> _Exercise_
Wherever a line of the data contains "schottky", copy that line.

> _Provided records_
=== Begin Enclosure ===

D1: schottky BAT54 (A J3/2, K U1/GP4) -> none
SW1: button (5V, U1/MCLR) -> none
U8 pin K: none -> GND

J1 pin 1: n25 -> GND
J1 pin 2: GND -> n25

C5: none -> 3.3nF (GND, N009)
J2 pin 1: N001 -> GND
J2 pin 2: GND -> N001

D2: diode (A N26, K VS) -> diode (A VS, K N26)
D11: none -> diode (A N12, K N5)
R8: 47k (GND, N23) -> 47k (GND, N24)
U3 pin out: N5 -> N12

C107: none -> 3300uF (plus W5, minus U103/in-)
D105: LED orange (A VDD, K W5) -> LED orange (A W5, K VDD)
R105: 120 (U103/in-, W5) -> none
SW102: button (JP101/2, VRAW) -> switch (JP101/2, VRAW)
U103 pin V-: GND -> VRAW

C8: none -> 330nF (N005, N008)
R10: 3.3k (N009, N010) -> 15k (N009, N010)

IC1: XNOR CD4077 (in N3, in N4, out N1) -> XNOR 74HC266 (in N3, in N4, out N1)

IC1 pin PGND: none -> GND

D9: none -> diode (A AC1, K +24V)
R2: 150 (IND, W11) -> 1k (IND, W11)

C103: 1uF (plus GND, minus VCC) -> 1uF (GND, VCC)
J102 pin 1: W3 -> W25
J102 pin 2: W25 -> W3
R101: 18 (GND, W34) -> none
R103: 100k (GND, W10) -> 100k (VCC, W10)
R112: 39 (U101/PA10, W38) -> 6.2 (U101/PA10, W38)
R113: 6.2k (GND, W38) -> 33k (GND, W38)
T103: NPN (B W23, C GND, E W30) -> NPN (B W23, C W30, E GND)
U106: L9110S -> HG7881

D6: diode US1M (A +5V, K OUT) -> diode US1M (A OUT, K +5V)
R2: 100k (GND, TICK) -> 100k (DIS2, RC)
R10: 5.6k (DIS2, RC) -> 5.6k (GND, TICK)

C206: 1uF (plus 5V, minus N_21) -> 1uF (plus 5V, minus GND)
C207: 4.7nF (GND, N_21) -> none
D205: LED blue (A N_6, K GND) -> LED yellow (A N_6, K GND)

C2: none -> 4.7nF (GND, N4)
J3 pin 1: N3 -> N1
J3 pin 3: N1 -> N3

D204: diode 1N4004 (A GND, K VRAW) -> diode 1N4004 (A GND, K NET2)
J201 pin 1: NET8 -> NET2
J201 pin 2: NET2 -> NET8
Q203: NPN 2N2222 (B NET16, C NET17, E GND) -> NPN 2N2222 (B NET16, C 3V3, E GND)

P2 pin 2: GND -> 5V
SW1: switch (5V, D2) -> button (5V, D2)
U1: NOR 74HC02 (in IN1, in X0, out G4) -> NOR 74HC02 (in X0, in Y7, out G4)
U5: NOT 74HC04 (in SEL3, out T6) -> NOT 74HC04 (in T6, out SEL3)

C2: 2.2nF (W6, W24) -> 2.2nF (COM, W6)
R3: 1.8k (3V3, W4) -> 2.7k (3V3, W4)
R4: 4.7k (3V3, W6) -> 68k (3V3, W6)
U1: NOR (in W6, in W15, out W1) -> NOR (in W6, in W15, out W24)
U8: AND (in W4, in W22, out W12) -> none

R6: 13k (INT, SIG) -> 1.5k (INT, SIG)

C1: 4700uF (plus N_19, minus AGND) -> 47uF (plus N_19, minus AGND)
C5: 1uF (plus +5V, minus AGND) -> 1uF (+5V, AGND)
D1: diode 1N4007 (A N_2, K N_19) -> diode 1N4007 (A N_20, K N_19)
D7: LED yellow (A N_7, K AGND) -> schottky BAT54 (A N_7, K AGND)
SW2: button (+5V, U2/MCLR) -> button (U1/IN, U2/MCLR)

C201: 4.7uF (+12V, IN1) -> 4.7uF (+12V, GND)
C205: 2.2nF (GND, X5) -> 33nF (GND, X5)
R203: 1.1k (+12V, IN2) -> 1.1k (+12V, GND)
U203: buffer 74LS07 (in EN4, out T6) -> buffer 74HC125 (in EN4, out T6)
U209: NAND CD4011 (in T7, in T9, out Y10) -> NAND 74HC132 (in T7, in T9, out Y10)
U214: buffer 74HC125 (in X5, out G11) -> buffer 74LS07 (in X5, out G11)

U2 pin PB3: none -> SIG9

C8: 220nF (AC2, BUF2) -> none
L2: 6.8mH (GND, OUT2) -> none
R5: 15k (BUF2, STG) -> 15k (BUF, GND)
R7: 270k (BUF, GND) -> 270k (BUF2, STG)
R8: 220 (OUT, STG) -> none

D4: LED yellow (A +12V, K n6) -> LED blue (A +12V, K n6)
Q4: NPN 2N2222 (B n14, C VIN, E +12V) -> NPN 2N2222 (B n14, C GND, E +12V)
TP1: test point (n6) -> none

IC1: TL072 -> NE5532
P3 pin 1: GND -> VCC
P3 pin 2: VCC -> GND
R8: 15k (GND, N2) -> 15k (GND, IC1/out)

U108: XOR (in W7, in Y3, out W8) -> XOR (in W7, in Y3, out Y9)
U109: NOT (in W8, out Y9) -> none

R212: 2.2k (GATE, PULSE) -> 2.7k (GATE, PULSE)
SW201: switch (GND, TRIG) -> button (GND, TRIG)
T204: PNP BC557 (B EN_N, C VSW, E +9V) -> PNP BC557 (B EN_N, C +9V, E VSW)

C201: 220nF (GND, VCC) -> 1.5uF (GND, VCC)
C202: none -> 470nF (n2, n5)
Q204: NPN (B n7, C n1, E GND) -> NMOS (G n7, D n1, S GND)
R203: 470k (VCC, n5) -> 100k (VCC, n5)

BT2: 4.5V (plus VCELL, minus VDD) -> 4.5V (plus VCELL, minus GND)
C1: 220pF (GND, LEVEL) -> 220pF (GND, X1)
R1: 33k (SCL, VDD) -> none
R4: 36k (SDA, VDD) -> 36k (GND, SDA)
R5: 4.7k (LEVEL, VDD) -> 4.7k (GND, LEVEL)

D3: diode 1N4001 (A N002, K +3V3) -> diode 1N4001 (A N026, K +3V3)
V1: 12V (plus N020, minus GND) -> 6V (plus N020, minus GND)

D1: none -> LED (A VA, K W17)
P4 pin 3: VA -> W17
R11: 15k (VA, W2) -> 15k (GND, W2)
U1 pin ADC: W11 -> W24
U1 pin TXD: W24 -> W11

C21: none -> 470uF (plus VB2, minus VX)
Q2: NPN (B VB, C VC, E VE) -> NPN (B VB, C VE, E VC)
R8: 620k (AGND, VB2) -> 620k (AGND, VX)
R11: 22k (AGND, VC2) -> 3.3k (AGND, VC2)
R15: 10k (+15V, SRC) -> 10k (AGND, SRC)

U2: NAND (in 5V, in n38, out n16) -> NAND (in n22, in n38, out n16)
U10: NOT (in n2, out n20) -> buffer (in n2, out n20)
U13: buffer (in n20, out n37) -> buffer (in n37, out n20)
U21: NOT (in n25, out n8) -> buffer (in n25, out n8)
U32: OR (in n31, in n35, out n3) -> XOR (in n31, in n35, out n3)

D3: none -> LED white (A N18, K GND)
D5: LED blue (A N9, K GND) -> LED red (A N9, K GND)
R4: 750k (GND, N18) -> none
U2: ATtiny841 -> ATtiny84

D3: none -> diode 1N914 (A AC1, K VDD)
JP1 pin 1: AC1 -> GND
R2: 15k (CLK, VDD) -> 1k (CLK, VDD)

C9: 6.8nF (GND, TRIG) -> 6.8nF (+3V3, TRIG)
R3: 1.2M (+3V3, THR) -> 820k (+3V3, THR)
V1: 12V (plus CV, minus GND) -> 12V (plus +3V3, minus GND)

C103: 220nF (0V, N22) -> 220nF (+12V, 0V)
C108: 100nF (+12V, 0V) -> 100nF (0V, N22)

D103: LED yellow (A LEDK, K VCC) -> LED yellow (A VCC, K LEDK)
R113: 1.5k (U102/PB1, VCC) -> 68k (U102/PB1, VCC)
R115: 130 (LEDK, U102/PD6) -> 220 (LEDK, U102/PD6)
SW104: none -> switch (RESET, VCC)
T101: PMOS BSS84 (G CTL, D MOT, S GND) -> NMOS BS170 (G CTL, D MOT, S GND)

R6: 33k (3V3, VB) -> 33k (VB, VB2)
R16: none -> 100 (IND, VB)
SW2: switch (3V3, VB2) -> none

=== End Enclosure ===

> _Written reply_
D1: schottky BAT54 (A J3/2, K U1/GP4) -> none
D7: LED yellow (A N_7, K AGND) -> schottky BAT54 (A N_7, K AGND)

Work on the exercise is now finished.